▶ _Task details_: Could you return each entry below exactly as written, minus any pictures?

▶ _Recorded information_:

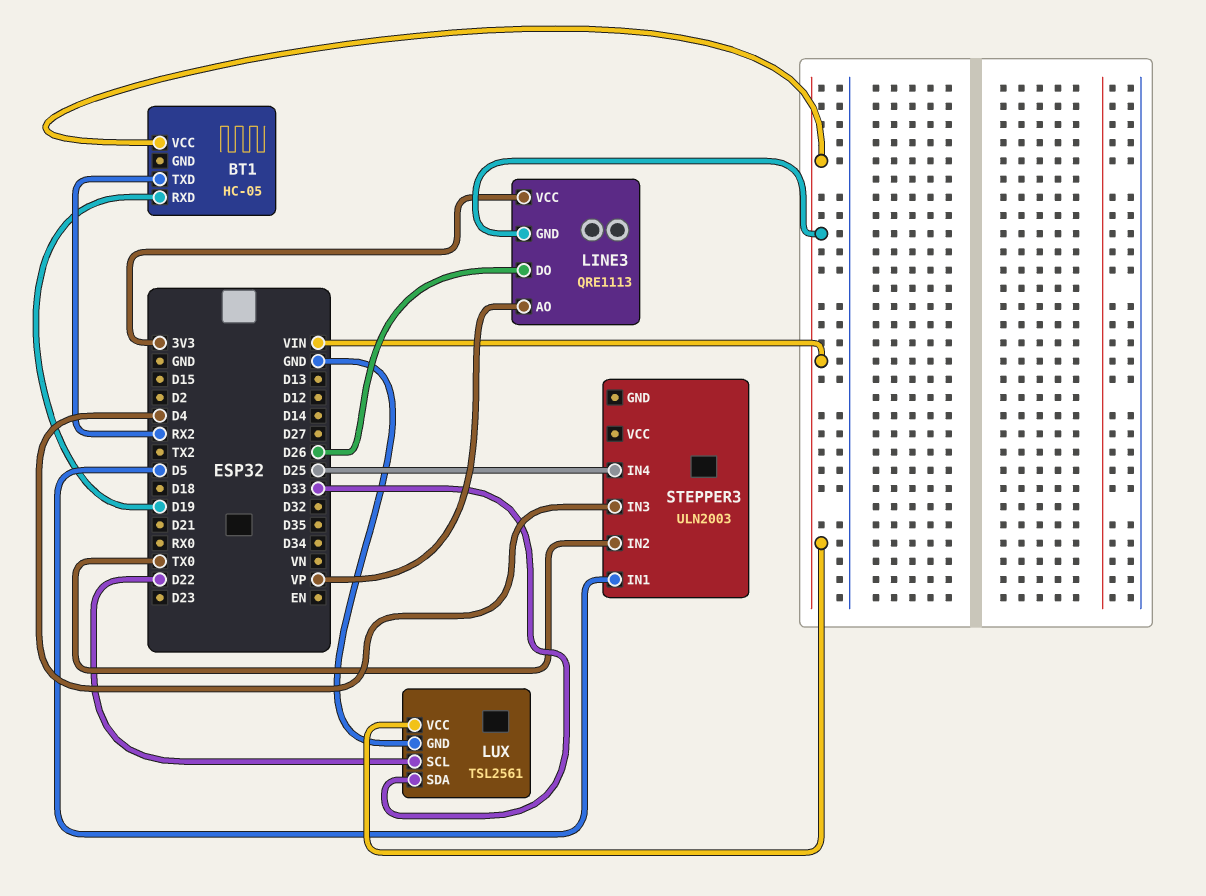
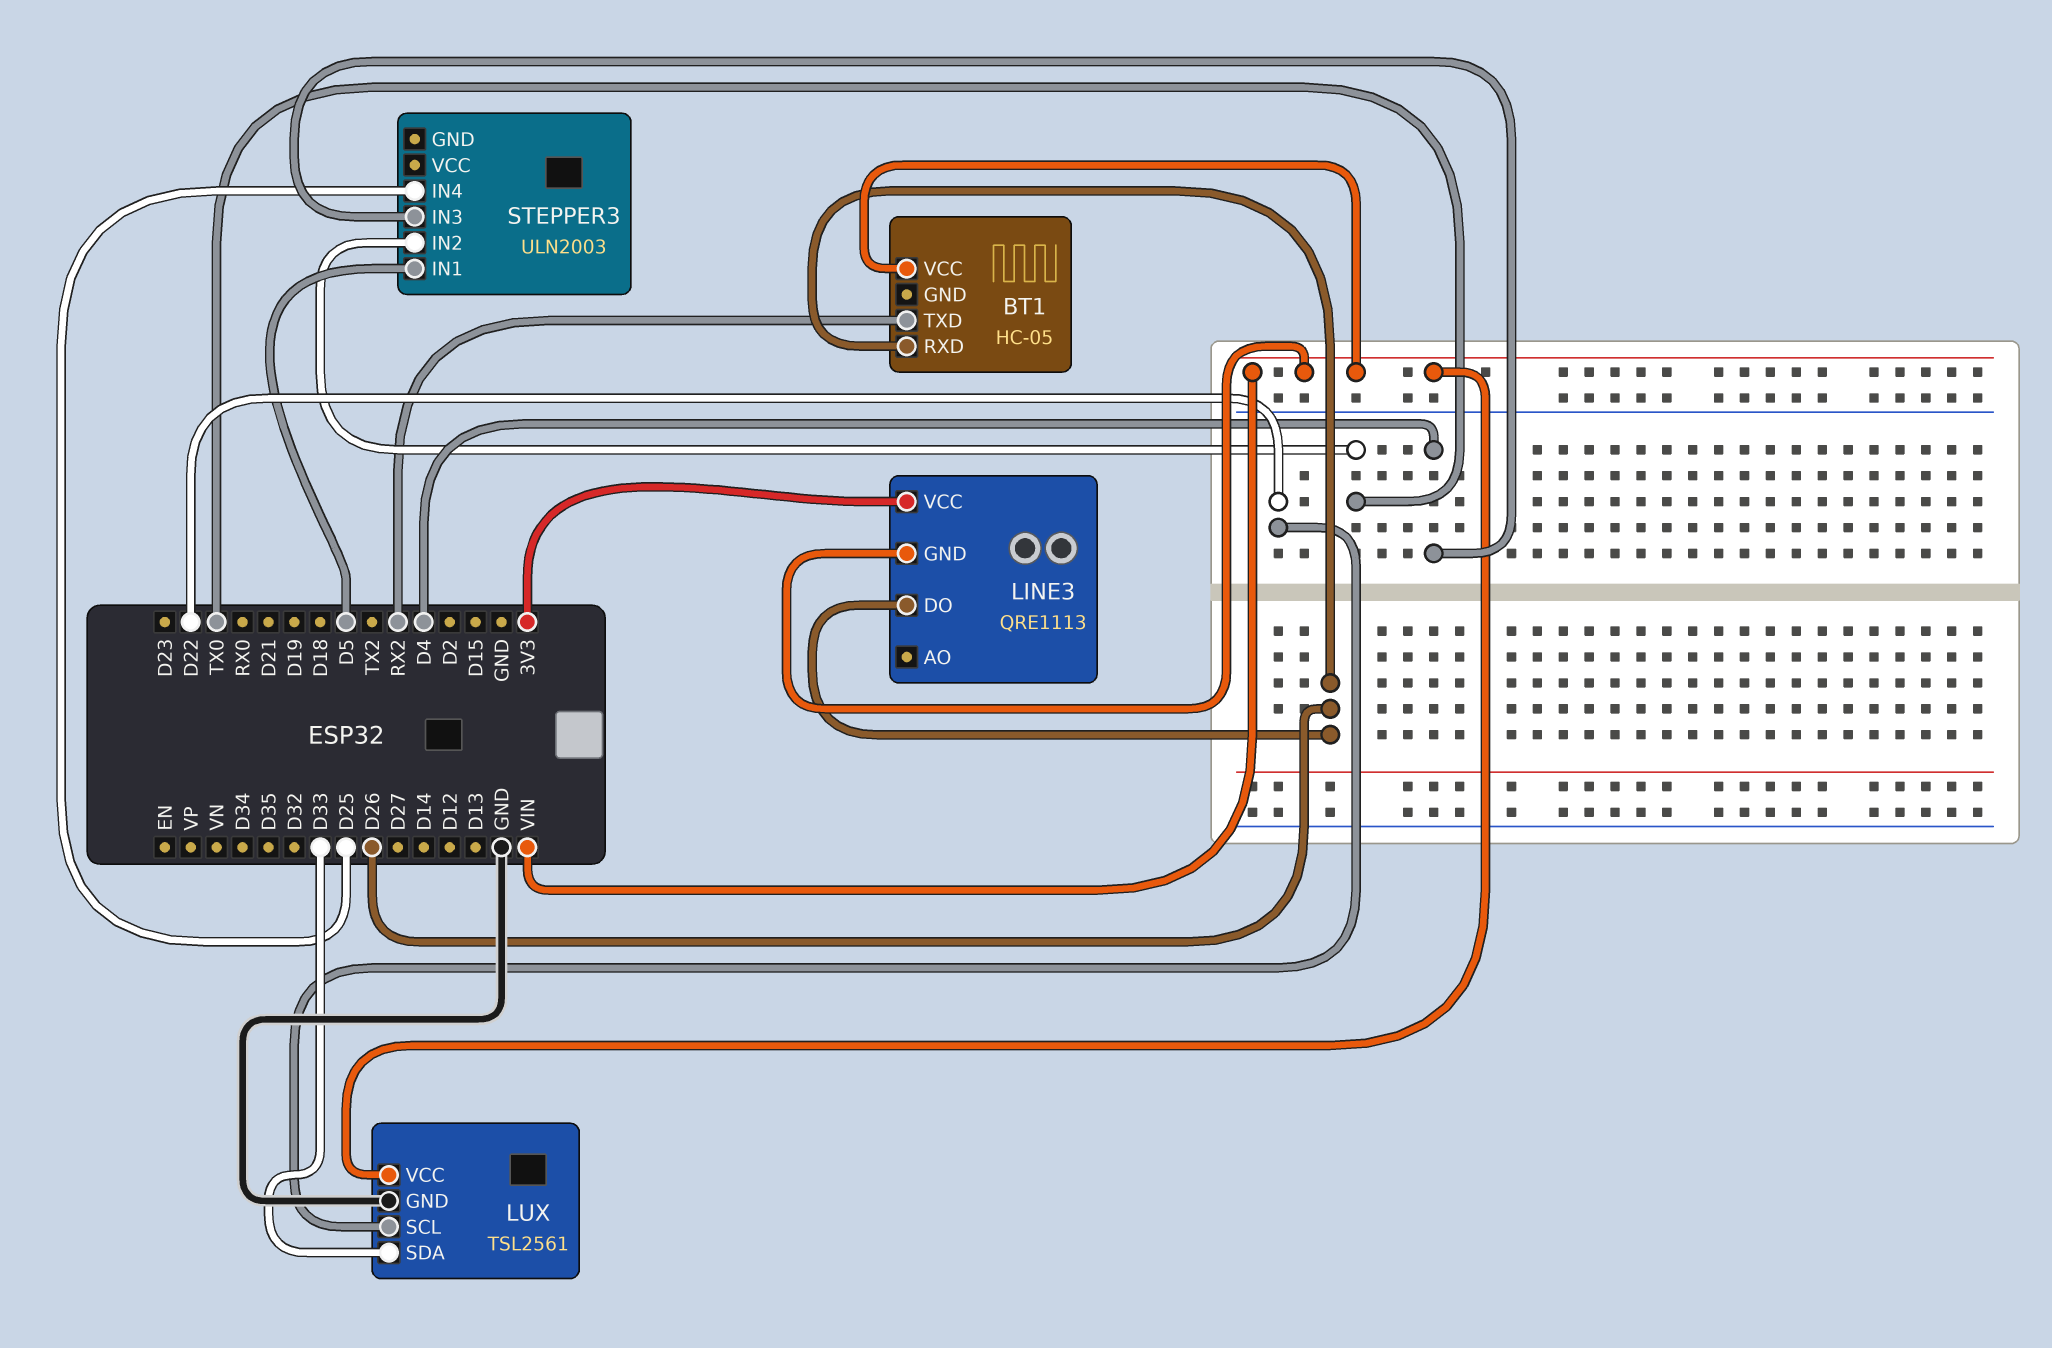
BT1 pin RXD: D19 -> D26
LINE3 pin AO: VP -> none

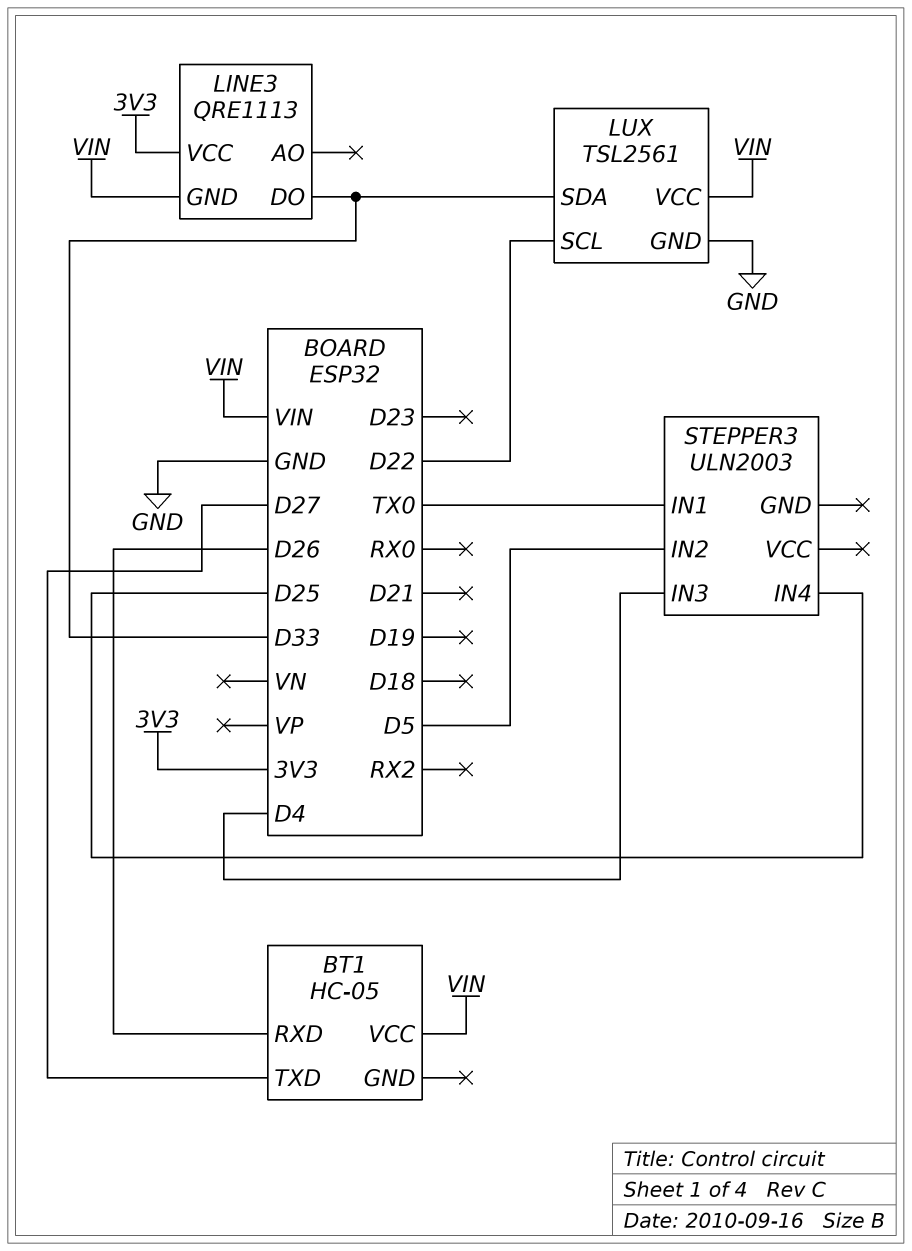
BT1 pin TXD: RX2 -> D27
LINE3 pin DO: D26 -> D33
STEPPER3 pin IN1: D5 -> TX0
STEPPER3 pin IN2: TX0 -> D5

▶ _Written answer_:
BT1 pin RXD: D19 -> D26
LINE3 pin AO: VP -> none

BT1 pin TXD: RX2 -> D27
LINE3 pin DO: D26 -> D33
STEPPER3 pin IN1: D5 -> TX0
STEPPER3 pin IN2: TX0 -> D5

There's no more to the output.